WHAT THE TASK REQUIRES
Go through the lines below and copy each one that holds the string "purple".

(Object tracking records)
- Opening Delimiter -

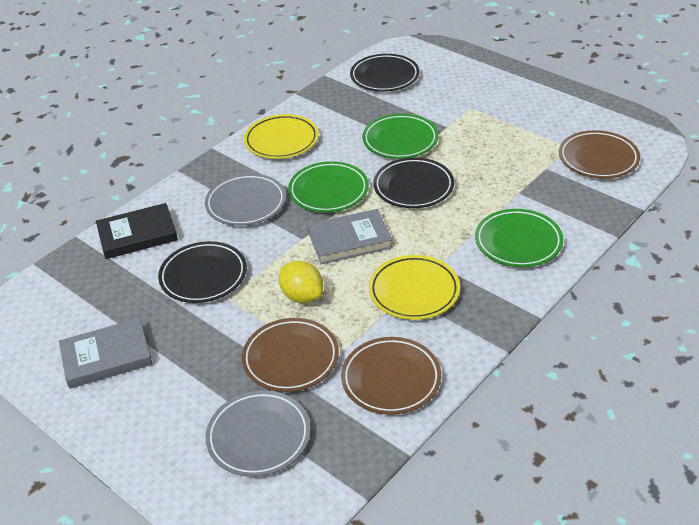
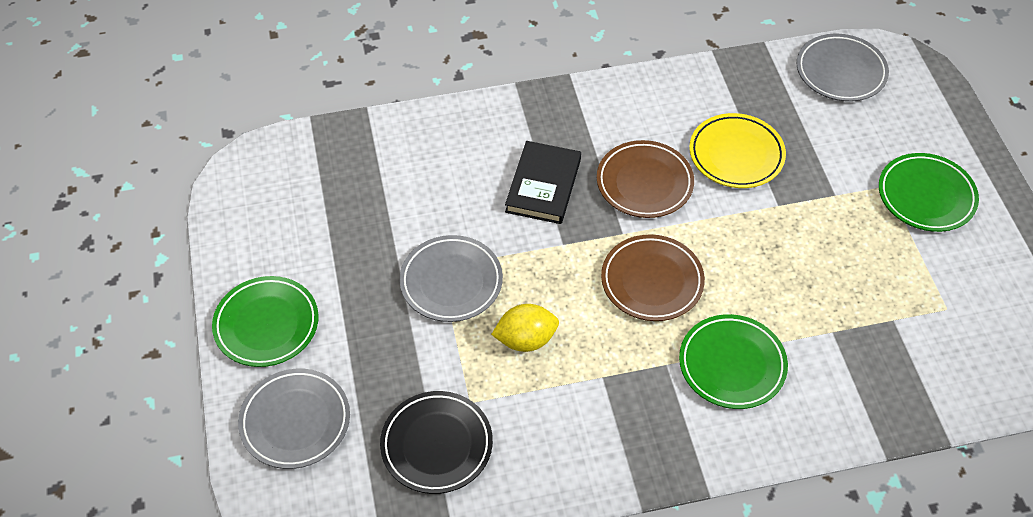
black plate: 3 -> 1
brown plate: 3 -> 2
grey book: 2 -> 0
grey plate: 2 -> 3
yellow plate: 2 -> 1

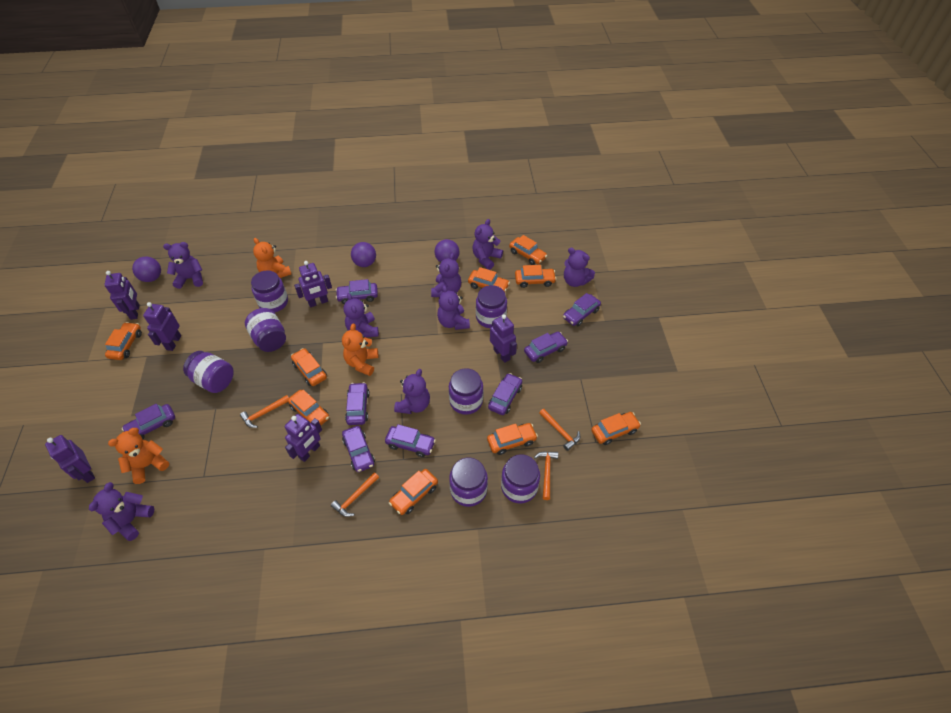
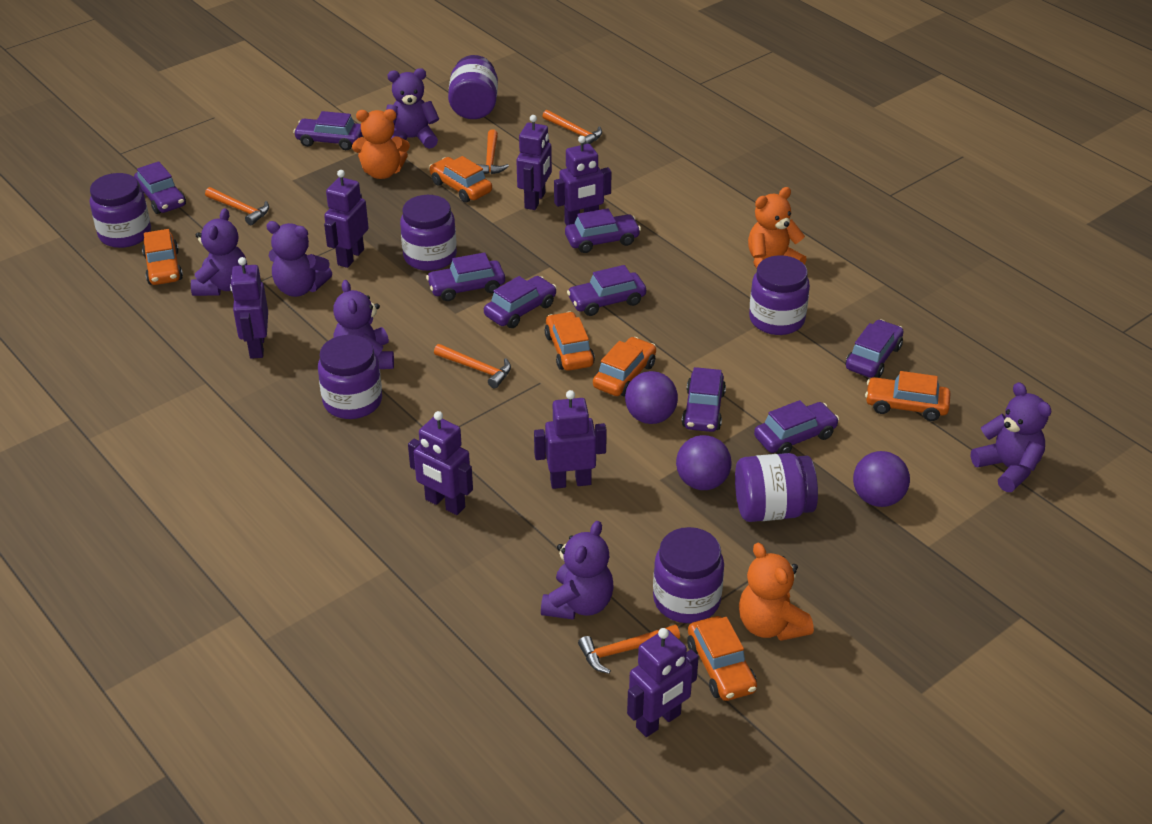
orange car: 9 -> 6
orange hammer: 4 -> 5
purple car: 8 -> 9
purple robot: 6 -> 7
purple teddy bear: 8 -> 6

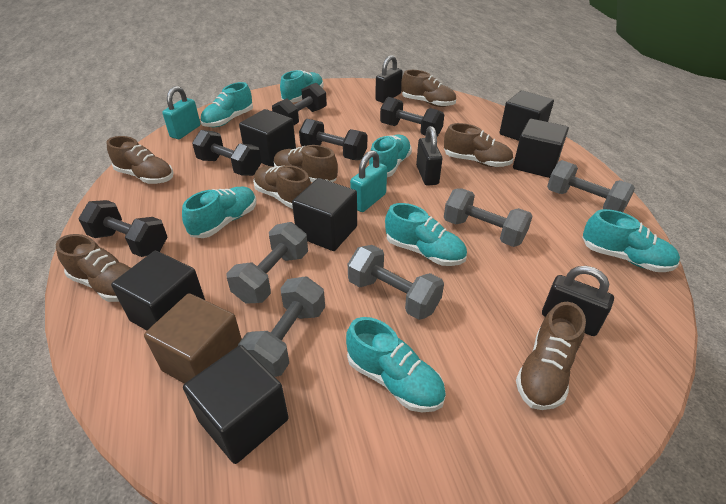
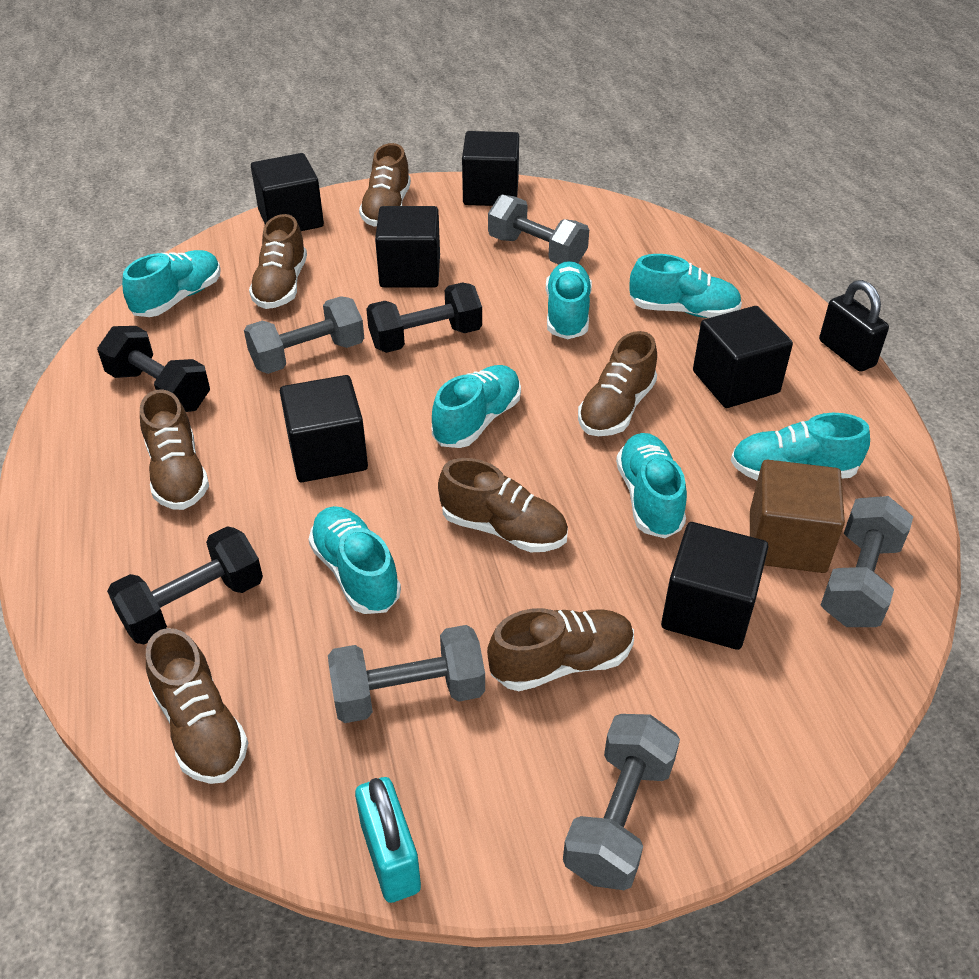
black dumbbell: 5 -> 3
black padlock: 3 -> 1
turquoise padlock: 2 -> 1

- Closing Delimiter -

TASK SOLUTION
purple car: 8 -> 9
purple robot: 6 -> 7
purple teddy bear: 8 -> 6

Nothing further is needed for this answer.